> Problem statement:
From the entries below, copy exactly the lines from the one that contains "camera: 15 degrees left, 20 degrees up" through the one that contains "(700, 410) = (445, 593): none -> pink domino", both included, and only those.

> Records supplied:
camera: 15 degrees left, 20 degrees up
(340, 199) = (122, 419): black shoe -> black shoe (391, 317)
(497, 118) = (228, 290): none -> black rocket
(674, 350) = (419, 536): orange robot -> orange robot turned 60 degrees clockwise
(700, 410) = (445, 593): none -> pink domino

...

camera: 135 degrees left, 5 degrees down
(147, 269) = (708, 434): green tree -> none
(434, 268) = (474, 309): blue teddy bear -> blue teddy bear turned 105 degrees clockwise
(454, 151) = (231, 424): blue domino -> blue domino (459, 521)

> Problem solution:
camera: 15 degrees left, 20 degrees up
(340, 199) = (122, 419): black shoe -> black shoe (391, 317)
(497, 118) = (228, 290): none -> black rocket
(674, 350) = (419, 536): orange robot -> orange robot turned 60 degrees clockwise
(700, 410) = (445, 593): none -> pink domino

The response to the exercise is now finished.